What you are asked to do ▸ Whatever lies between the line that holds "none -> lime plate J2:J4 level 1" and the final line of the records below, both included, should be repeated exactly; leave out the pictures and add nothing.

Scene edit records:
= = = = = = =

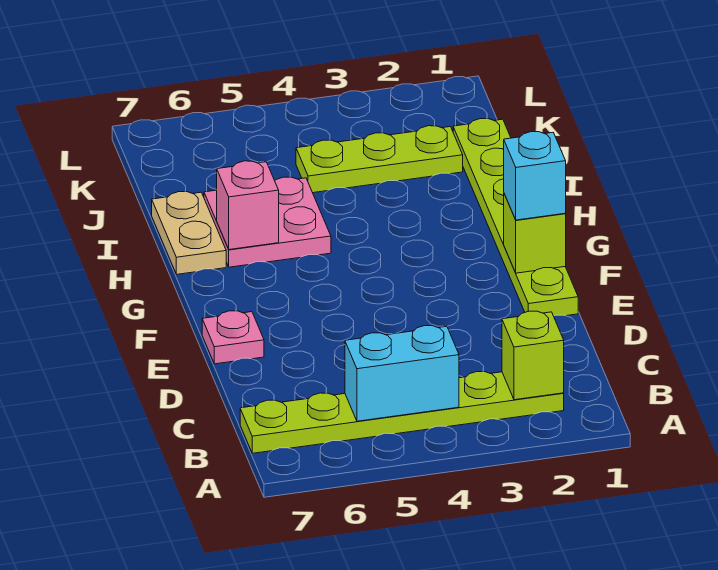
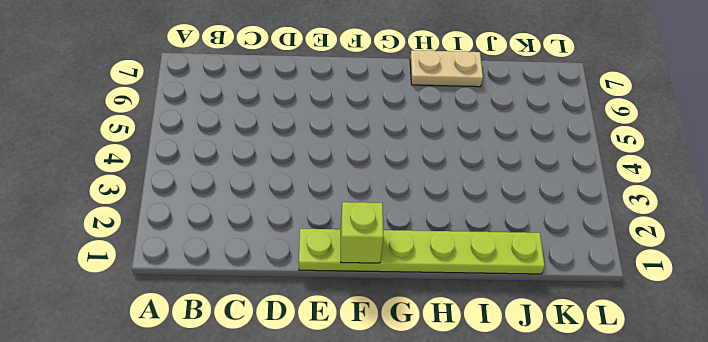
none -> lime plate B2:B7 level 1
none -> pink plate E7 level 1

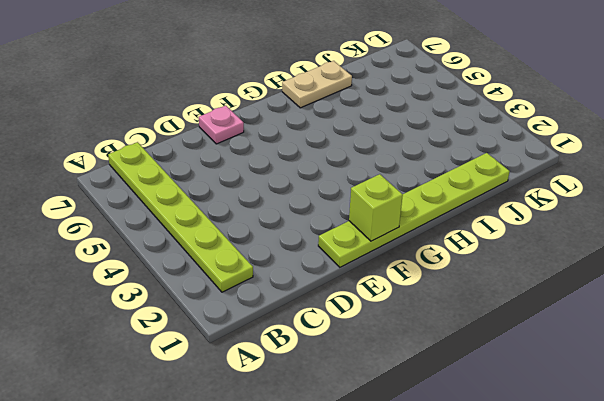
none -> pink plate H5:I6 level 1
none -> lime plate J2:J4 level 1

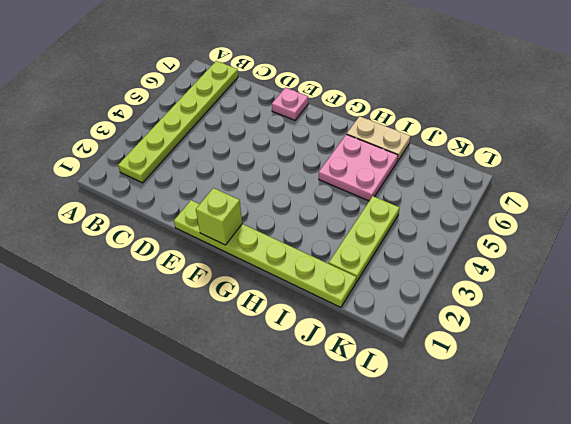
none -> lime brick B2 level 2
none -> cyan brick B4:B5 level 2

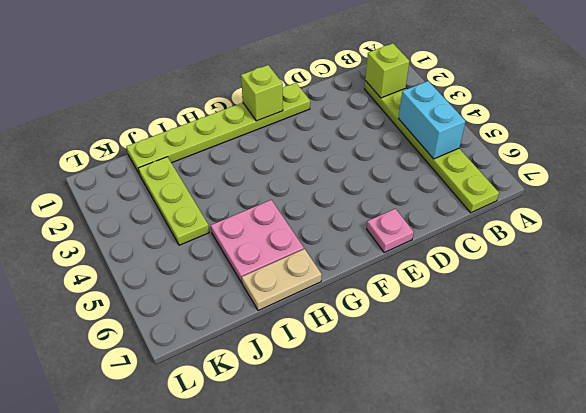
none -> pink brick H6 level 2
none -> cyan brick F1 level 3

= = = = = = =

Expected answer ▸
none -> lime plate J2:J4 level 1

none -> lime brick B2 level 2
none -> cyan brick B4:B5 level 2

none -> pink brick H6 level 2
none -> cyan brick F1 level 3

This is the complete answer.